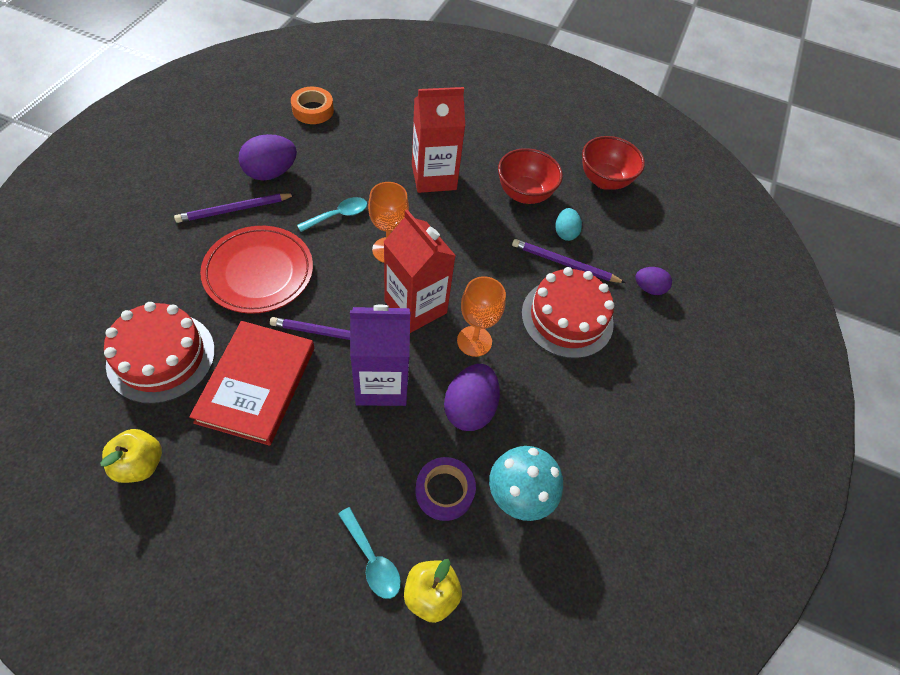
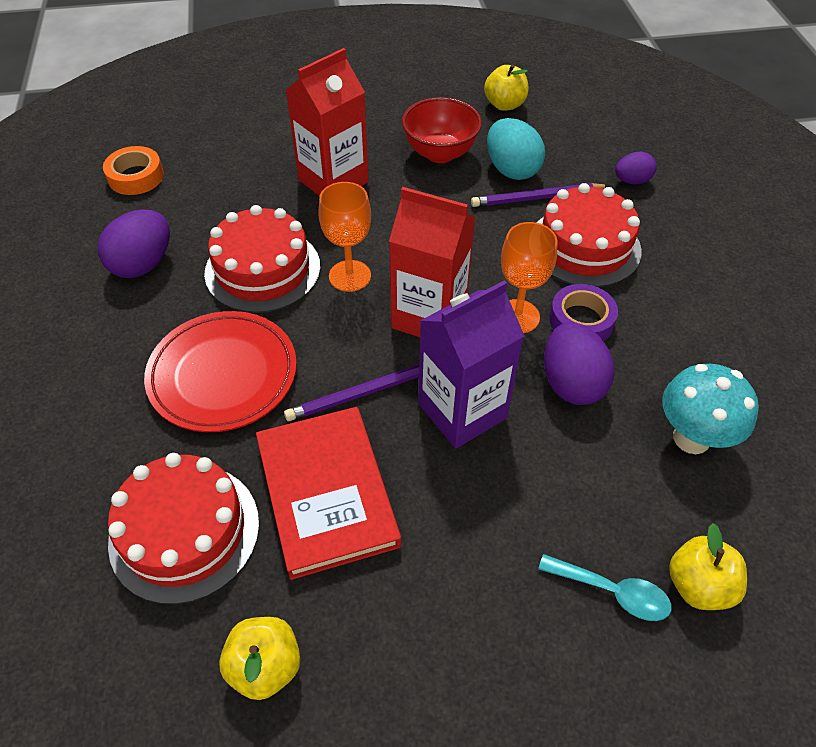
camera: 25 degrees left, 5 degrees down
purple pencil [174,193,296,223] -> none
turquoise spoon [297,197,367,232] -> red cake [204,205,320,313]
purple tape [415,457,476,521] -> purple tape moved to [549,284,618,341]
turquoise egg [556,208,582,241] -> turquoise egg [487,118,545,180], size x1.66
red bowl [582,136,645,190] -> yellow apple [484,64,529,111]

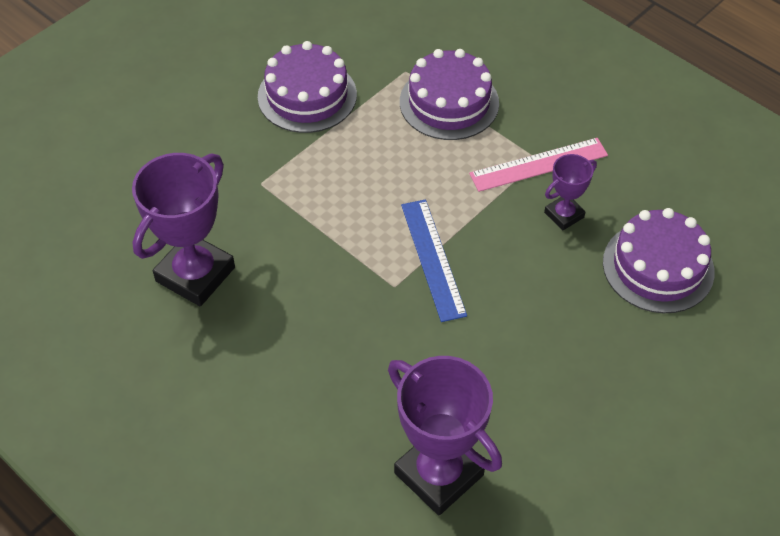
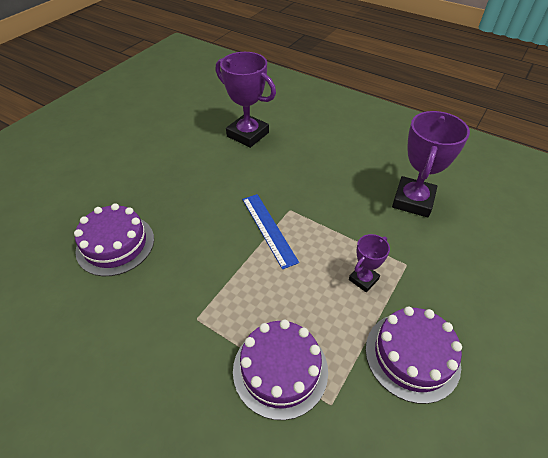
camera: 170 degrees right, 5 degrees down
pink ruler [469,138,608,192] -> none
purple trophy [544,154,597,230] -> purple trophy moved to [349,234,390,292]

◇ ◇ ◇

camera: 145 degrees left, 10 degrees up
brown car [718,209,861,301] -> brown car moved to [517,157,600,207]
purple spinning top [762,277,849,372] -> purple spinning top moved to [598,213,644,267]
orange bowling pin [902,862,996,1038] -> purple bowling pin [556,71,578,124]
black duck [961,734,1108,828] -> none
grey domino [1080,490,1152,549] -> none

◇ ◇ ◇

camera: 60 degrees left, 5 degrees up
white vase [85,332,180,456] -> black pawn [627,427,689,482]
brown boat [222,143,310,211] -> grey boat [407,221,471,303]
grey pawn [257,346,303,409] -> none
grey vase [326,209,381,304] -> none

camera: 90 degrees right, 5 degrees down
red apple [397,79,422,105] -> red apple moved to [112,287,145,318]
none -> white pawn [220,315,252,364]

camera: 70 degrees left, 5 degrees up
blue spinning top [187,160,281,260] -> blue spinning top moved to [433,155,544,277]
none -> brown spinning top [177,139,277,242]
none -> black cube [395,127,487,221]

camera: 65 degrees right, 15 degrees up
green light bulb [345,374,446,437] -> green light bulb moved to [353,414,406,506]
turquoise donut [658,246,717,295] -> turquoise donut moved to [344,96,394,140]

◇ ◇ ◇

→ WHAT YOU HAVE TO DO
For the lines above, output exactly those from the line containing "camera: 70 degrees left, 5 degrees up" through the line containing "turquoise donut [658,246,717,295]", and skip the others.

→ SOLUTION TO THE PROBLEM
camera: 70 degrees left, 5 degrees up
blue spinning top [187,160,281,260] -> blue spinning top moved to [433,155,544,277]
none -> brown spinning top [177,139,277,242]
none -> black cube [395,127,487,221]

camera: 65 degrees right, 15 degrees up
green light bulb [345,374,446,437] -> green light bulb moved to [353,414,406,506]
turquoise donut [658,246,717,295] -> turquoise donut moved to [344,96,394,140]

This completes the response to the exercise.